─── Supplied information

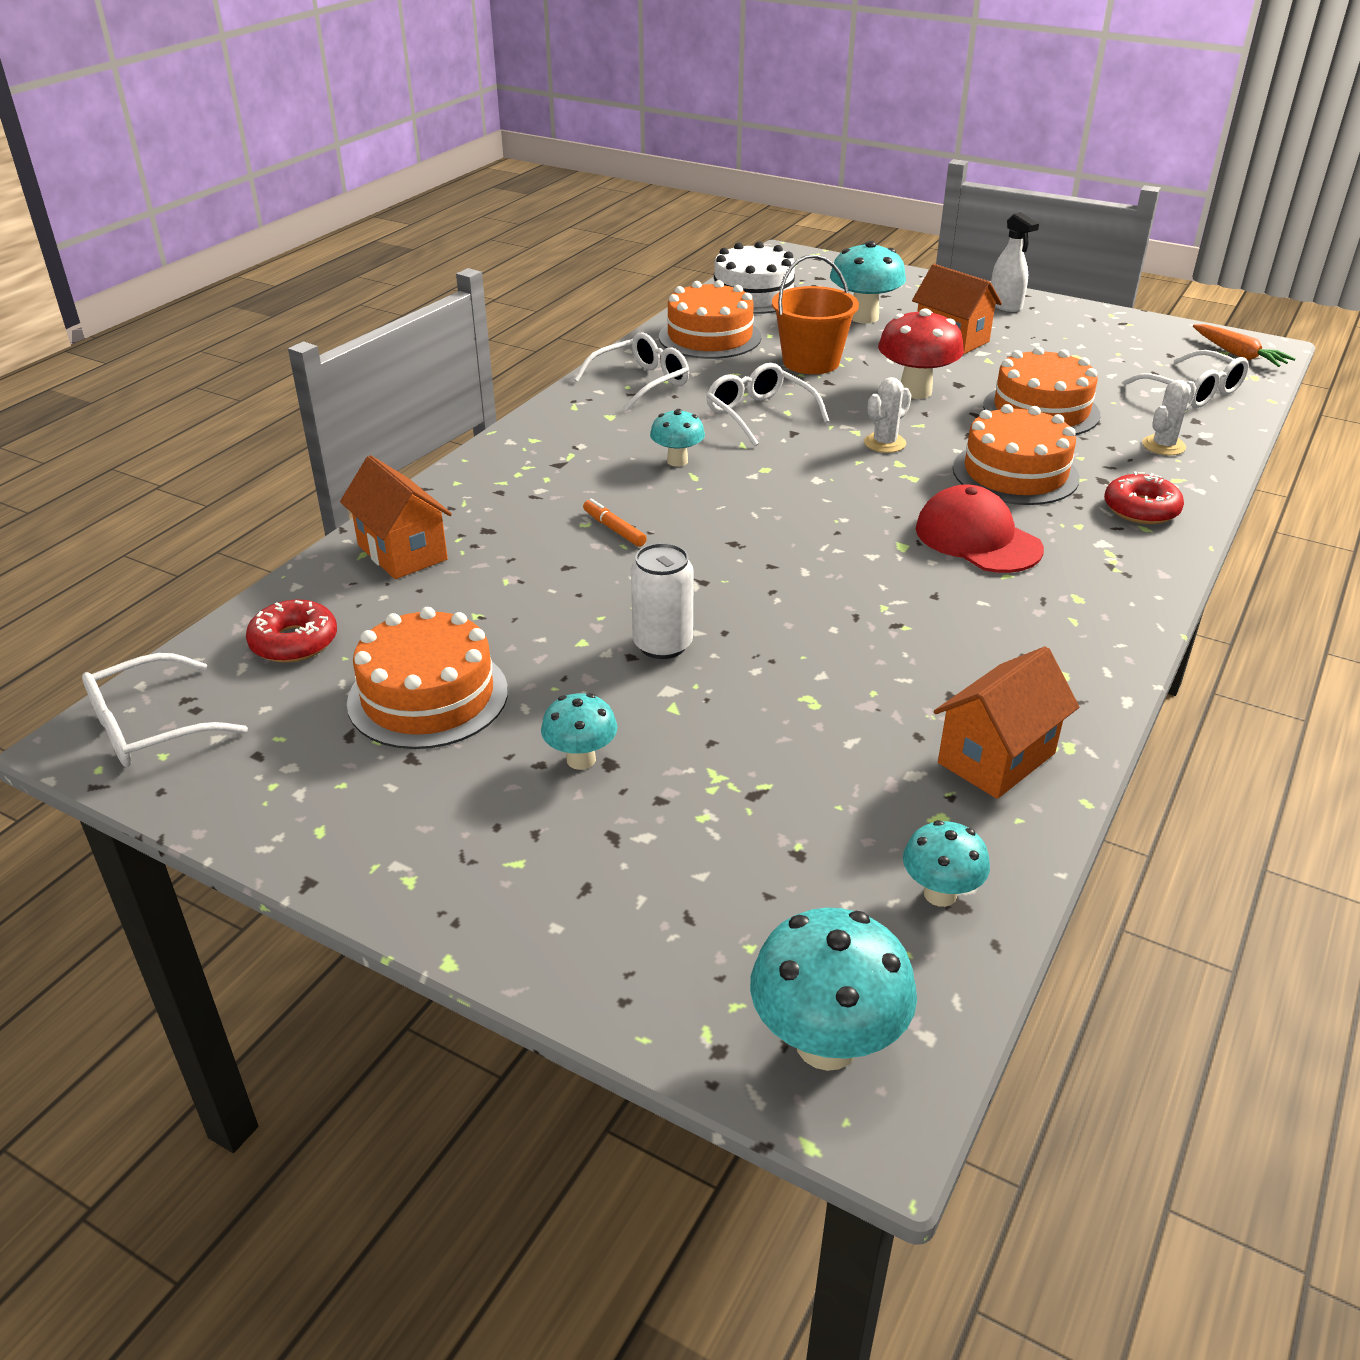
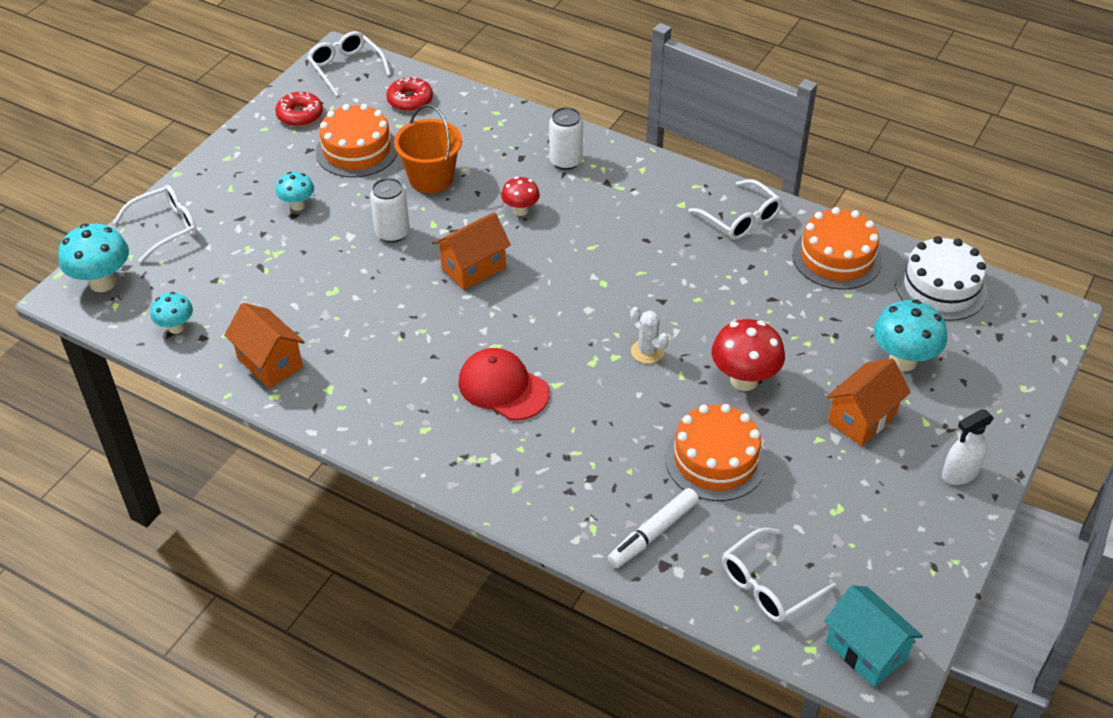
camera: 90 degrees right, 10 degrees up
(402, 552) = (496, 127): orange house -> orange house (473, 268)
(504, 494) = (566, 161): none -> white can
(614, 529) = (520, 210): orange marker -> red mushroom
(677, 461) = (613, 238): turquoise mushroom -> none
(759, 414) = (691, 283): white glasses -> white glasses (166, 228)
(811, 362) = (794, 318): orange bucket -> orange bucket (431, 178)
(977, 538) = (503, 387): red cap -> red cap turned 105 degrees counterclockwise
(1015, 473) = (600, 424): orange cake -> none
(1141, 509) = (543, 492): red donut -> red donut (300, 115)
(1163, 446) = (653, 533): white cactus -> white marker
(1238, 354) = (865, 650): orange carrot -> turquoise house

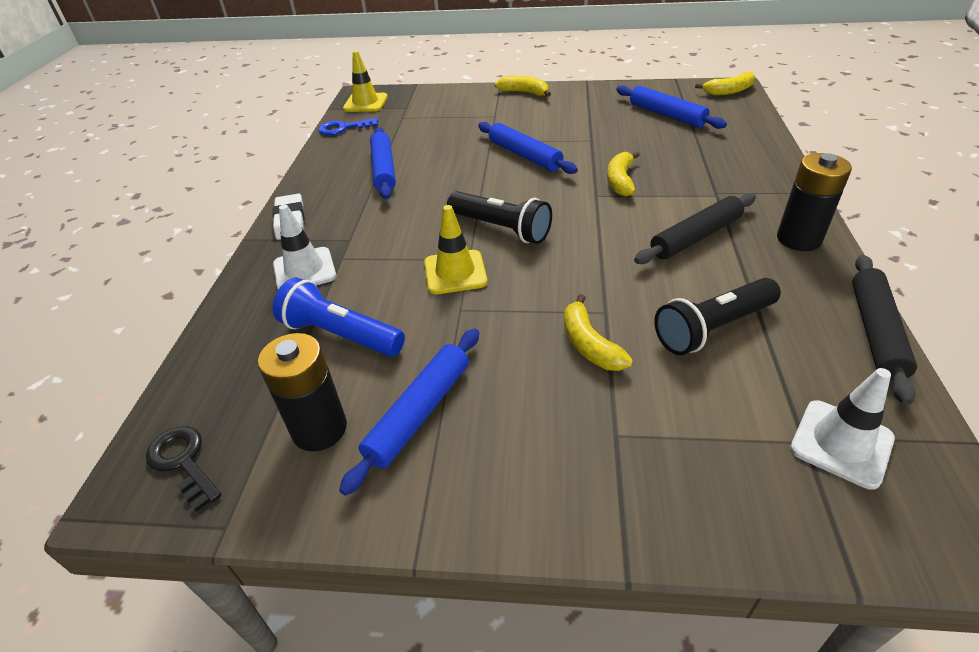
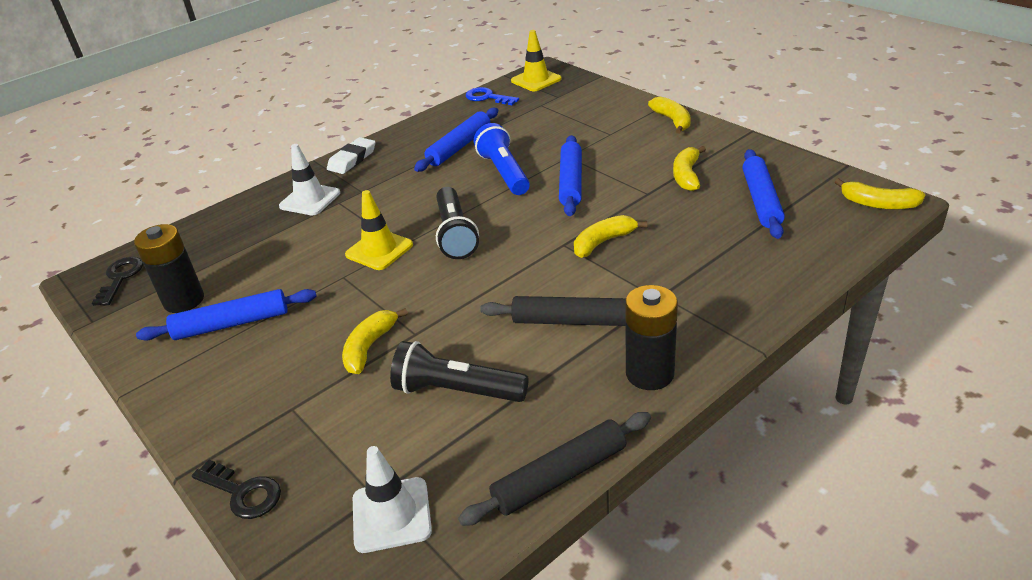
camera: 45 degrees right, 5 degrees down
(341, 335) = (267, 253): blue flashlight -> blue flashlight (504, 173)
(596, 119) = (686, 175): none -> yellow banana
(711, 533) = (243, 493): none -> black key

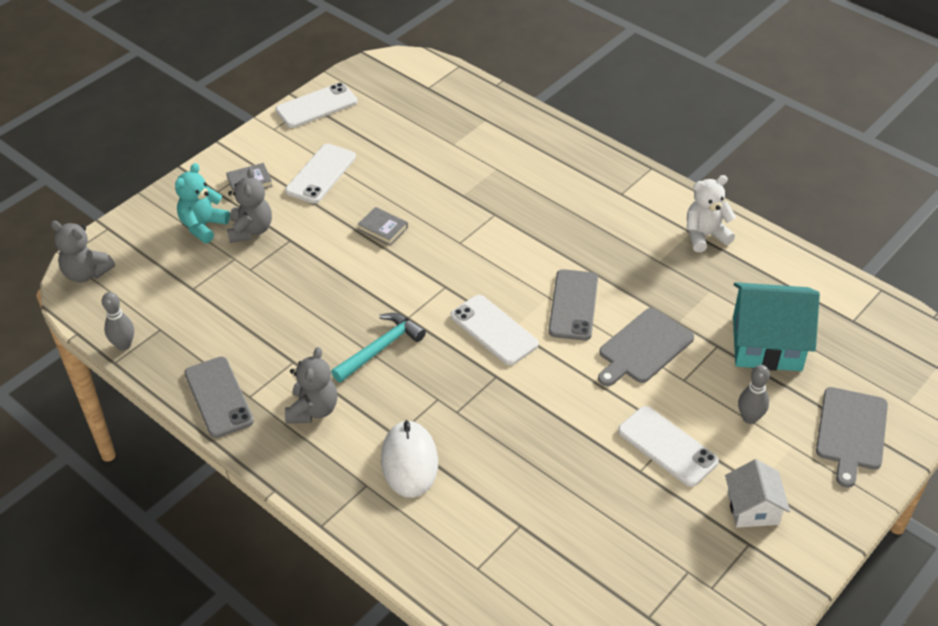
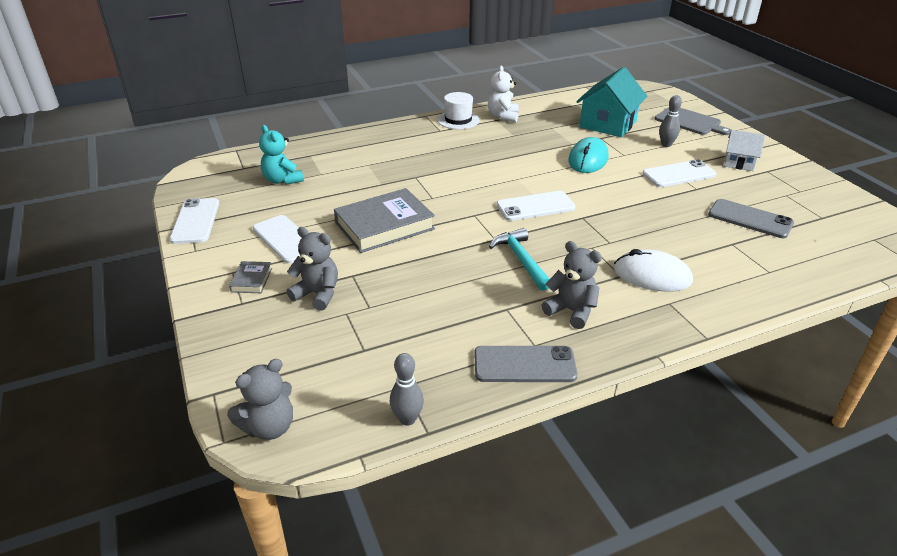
camera: 65 degrees left, 10 degrees down
(203, 226) = (282, 322): turquoise teddy bear -> turquoise teddy bear (282, 180)
(383, 229) = (384, 226): grey book -> grey book, size x2.23
(573, 305) = (532, 172): grey phone -> grey phone (750, 219)
(643, 347) = (588, 159): grey cutting board -> turquoise mouse
(662, 199) = (458, 120): none -> white hat

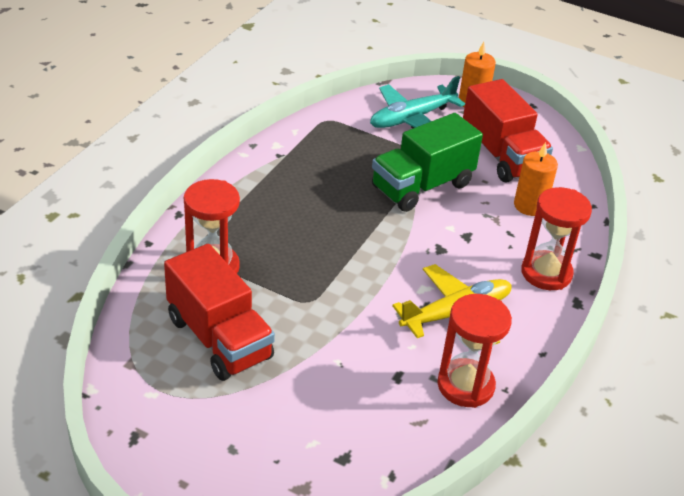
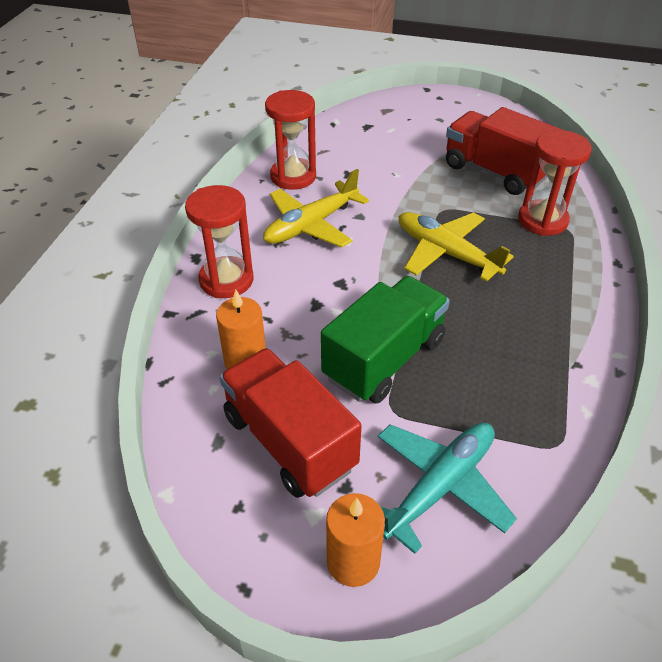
camera: 170 degrees right, 5 degrees up
(331, 255) = (446, 253): none -> yellow plane

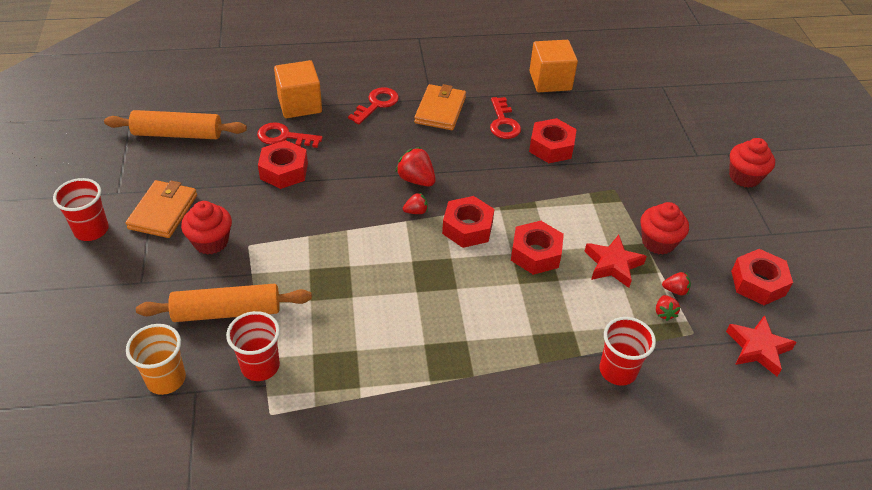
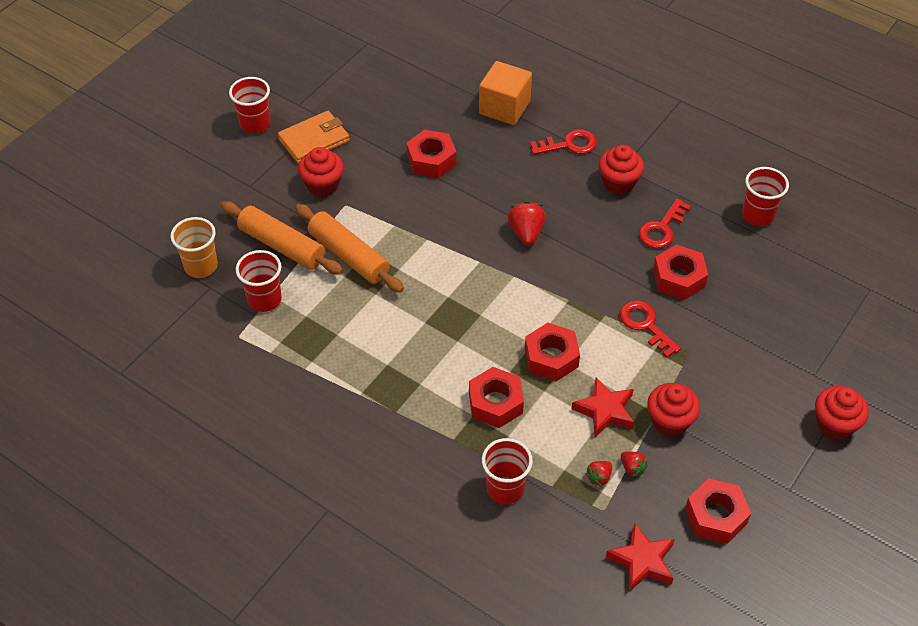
camera: 45 degrees right, 5 degrees up
(178, 134) = (385, 80): orange rolling pin -> orange rolling pin (349, 255)
(284, 137) = (462, 130): red key -> red key (645, 325)
(416, 211) = (495, 259): red strawberry -> none
(440, 110) = (618, 183): orange wallet -> red cupcake
(467, 228) = (521, 300): red nut -> red nut (495, 403)
(550, 81) = (757, 215): orange cube -> red cup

──────

Work instructions:
The answer must be the full listing retyped exactly, with no pictures in it.

Your solution:
camera: 90 degrees right, 10 degrees up
(402, 552) = (496, 127): orange house -> orange house (473, 268)
(504, 494) = (566, 161): none -> white can
(614, 529) = (520, 210): orange marker -> red mushroom
(677, 461) = (613, 238): turquoise mushroom -> none
(759, 414) = (691, 283): white glasses -> white glasses (166, 228)
(811, 362) = (794, 318): orange bucket -> orange bucket (431, 178)
(977, 538) = (503, 387): red cap -> red cap turned 105 degrees counterclockwise
(1015, 473) = (600, 424): orange cake -> none
(1141, 509) = (543, 492): red donut -> red donut (300, 115)
(1163, 446) = (653, 533): white cactus -> white marker
(1238, 354) = (865, 650): orange carrot -> turquoise house

camera: 45 degrees right, 5 degrees down
(341, 335) = (267, 253): blue flashlight -> blue flashlight (504, 173)
(596, 119) = (686, 175): none -> yellow banana
(711, 533) = (243, 493): none -> black key

camera: 65 degrees left, 10 degrees down
(203, 226) = (282, 322): turquoise teddy bear -> turquoise teddy bear (282, 180)
(383, 229) = (384, 226): grey book -> grey book, size x2.23
(573, 305) = (532, 172): grey phone -> grey phone (750, 219)
(643, 347) = (588, 159): grey cutting board -> turquoise mouse
(662, 199) = (458, 120): none -> white hat

camera: 170 degrees right, 5 degrees up
(331, 255) = (446, 253): none -> yellow plane

camera: 45 degrees right, 5 degrees up
(178, 134) = (385, 80): orange rolling pin -> orange rolling pin (349, 255)
(284, 137) = (462, 130): red key -> red key (645, 325)
(416, 211) = (495, 259): red strawberry -> none
(440, 110) = (618, 183): orange wallet -> red cupcake
(467, 228) = (521, 300): red nut -> red nut (495, 403)
(550, 81) = (757, 215): orange cube -> red cup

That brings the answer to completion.